**GIVEN DATA**
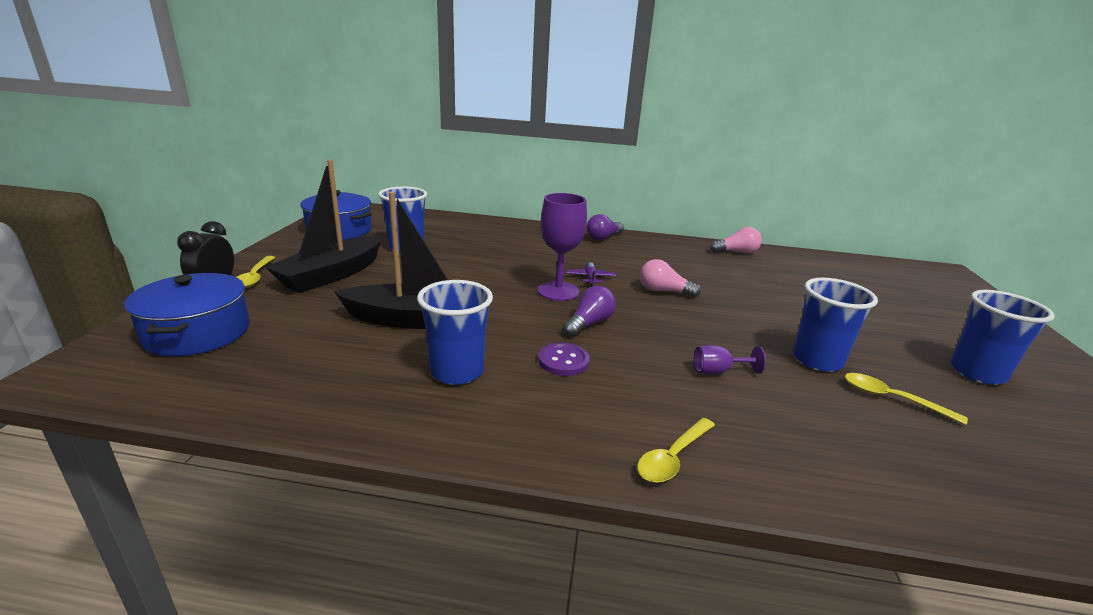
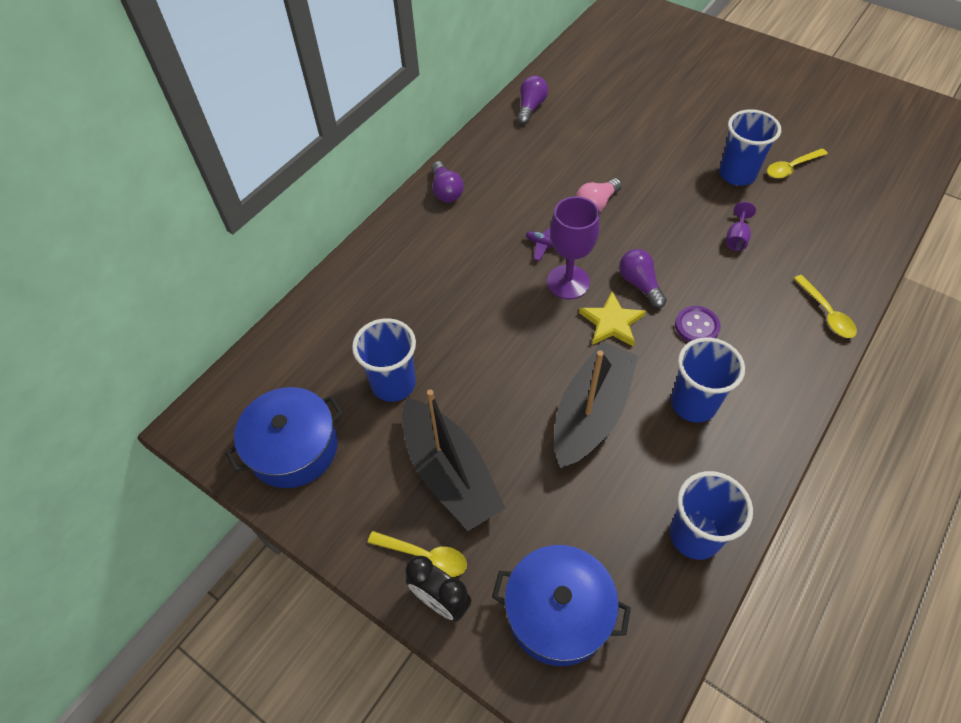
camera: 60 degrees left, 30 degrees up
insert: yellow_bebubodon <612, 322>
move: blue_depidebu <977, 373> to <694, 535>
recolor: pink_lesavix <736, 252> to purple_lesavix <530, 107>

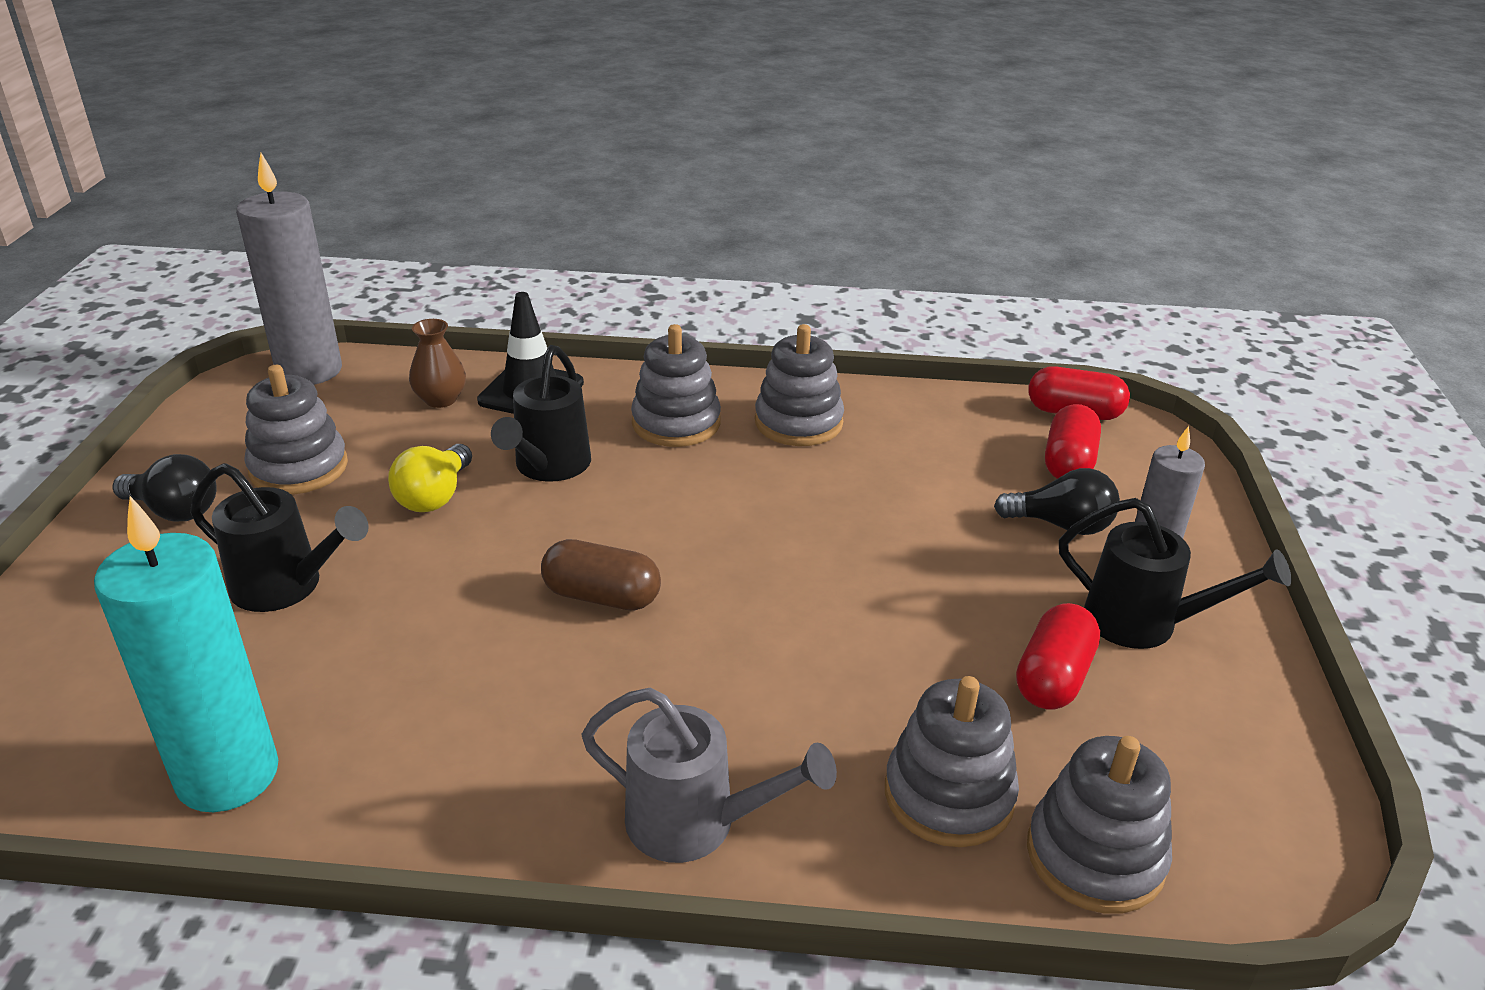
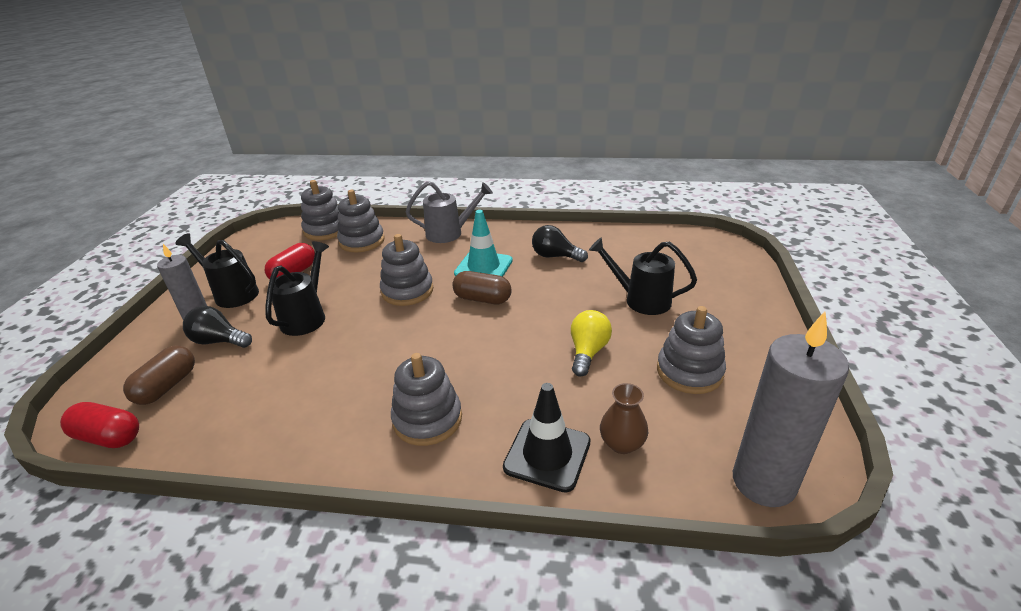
camera: 175 degrees left, 0 degrees up
delete:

**THE TASK**
Please set down, word for word, the lines starting at the line that holds "recolor: pink_lesavix <736, 252>" and running to the end of the listing, with no pictures.

**THE ANSWER**
recolor: pink_lesavix <736, 252> to purple_lesavix <530, 107>

camera: 175 degrees left, 0 degrees up
delete:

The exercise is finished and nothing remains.